Data for the task —
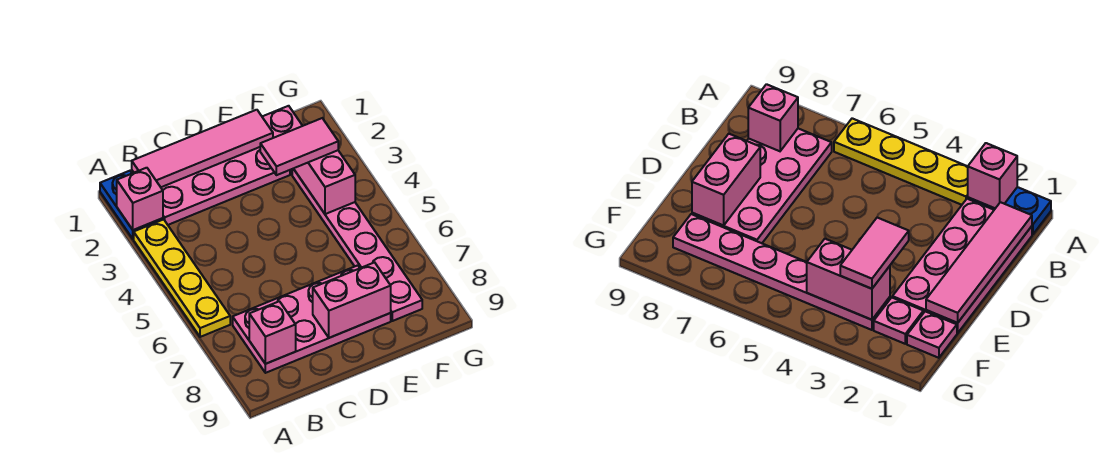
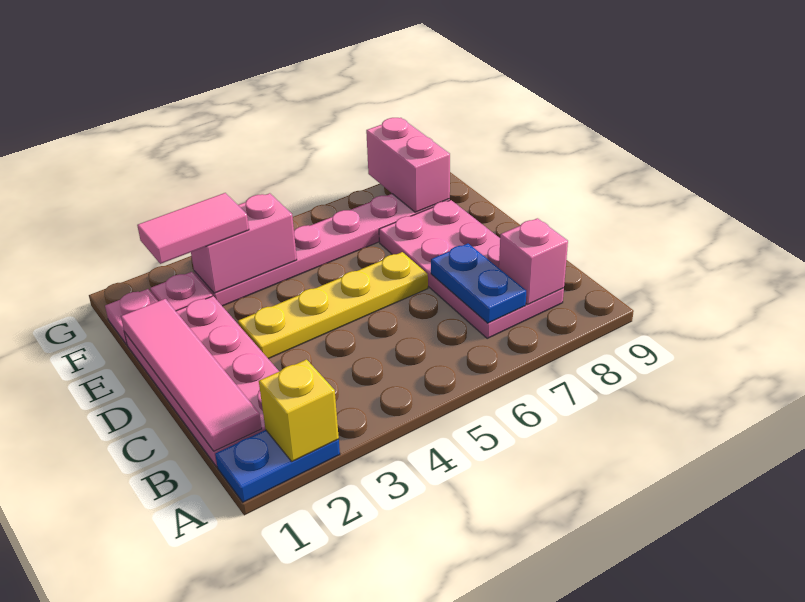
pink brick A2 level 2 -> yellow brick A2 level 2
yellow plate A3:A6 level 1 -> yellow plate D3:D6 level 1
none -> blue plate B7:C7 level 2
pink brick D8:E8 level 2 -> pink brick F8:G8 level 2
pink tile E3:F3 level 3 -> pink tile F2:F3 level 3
* * *
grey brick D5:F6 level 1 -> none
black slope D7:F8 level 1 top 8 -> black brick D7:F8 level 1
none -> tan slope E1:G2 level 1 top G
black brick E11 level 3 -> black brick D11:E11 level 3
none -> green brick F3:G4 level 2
---
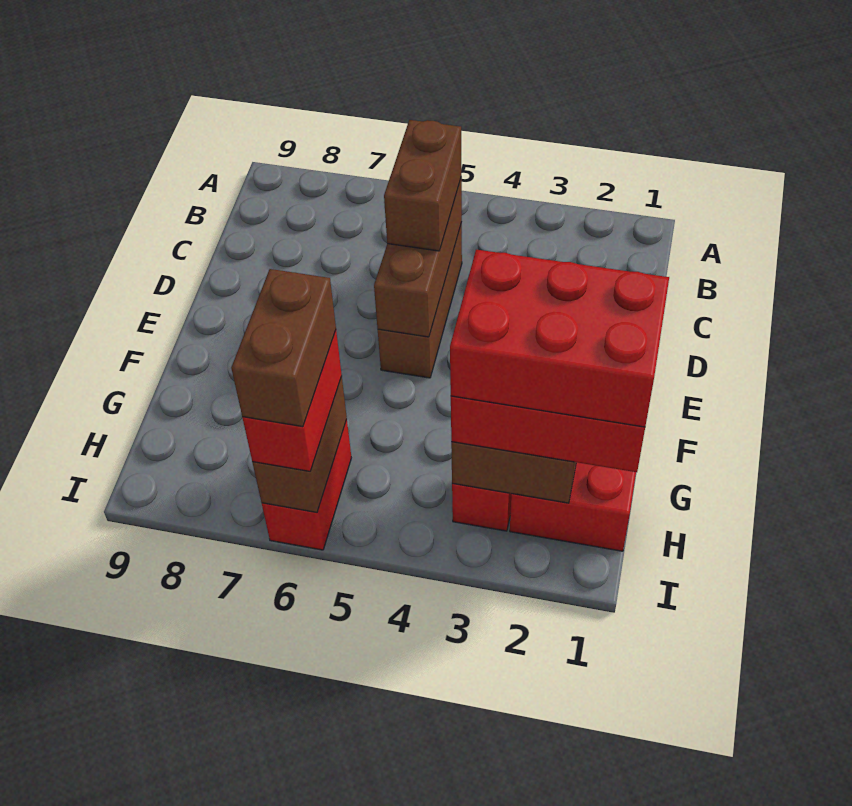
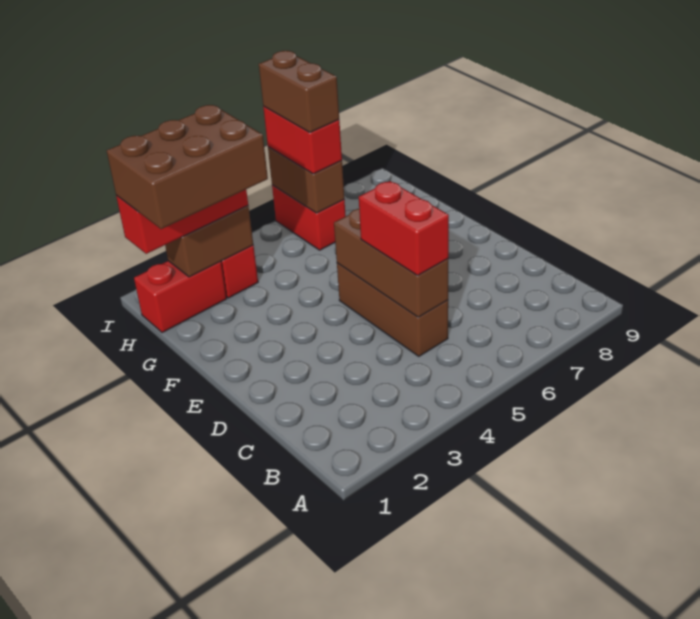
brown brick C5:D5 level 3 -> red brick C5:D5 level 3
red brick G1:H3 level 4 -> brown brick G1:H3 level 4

Work item — Using the records above, count how many lines include the word "yellow", and reply only with that figure.

Answer space — 2